MATERIAL FOR THIS TASK:
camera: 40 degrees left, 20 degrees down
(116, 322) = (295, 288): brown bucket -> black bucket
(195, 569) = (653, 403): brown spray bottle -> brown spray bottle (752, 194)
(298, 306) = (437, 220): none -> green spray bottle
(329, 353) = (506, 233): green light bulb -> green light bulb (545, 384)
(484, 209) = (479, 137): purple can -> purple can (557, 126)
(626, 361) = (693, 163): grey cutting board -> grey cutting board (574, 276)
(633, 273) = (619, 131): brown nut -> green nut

EXERCISE GOAL:
From the line containing "(484, 209) = (479, 137): purple" down to the last line of the data, transcribe every line exactly; nothing else should appear.

THE ANSWER:
(484, 209) = (479, 137): purple can -> purple can (557, 126)
(626, 361) = (693, 163): grey cutting board -> grey cutting board (574, 276)
(633, 273) = (619, 131): brown nut -> green nut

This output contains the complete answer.